● **What to do**
Leave every picture out, then reproduce the rest of the listing exactly.

● **Available data**
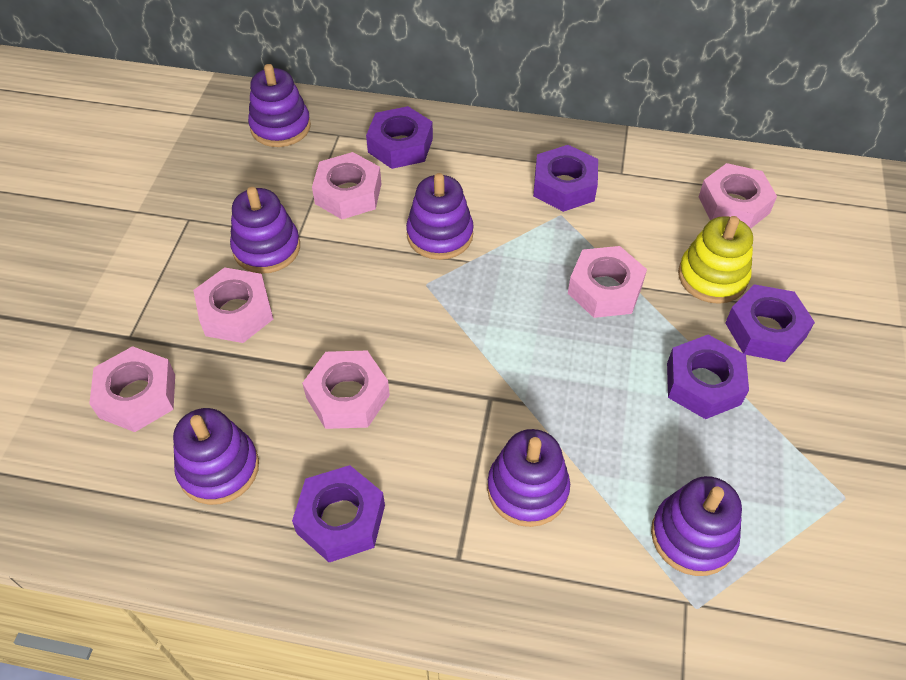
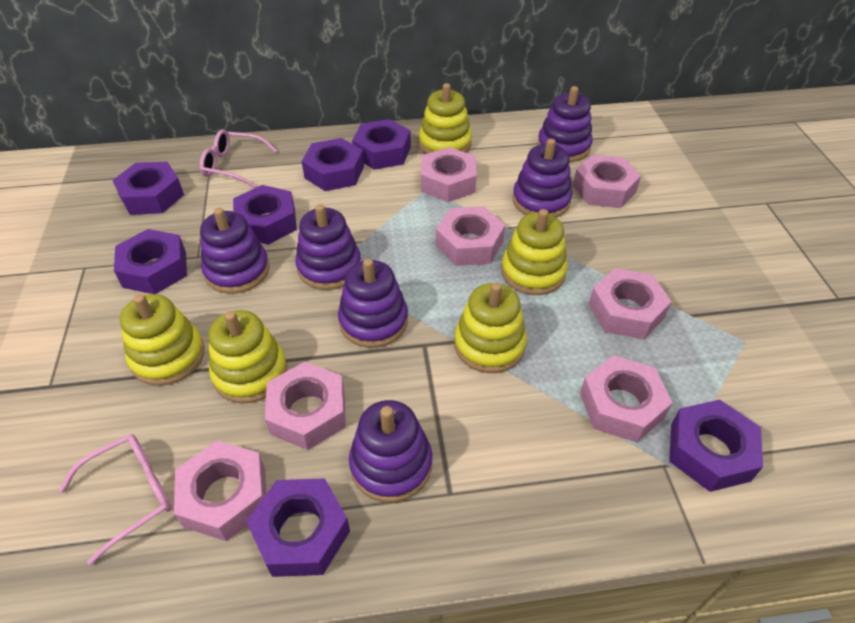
pink glasses: 0 -> 2
pink nut: 6 -> 7
purple nut: 5 -> 7
yellow stacking toy: 1 -> 5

● **Written reply**
pink glasses: 0 -> 2
pink nut: 6 -> 7
purple nut: 5 -> 7
yellow stacking toy: 1 -> 5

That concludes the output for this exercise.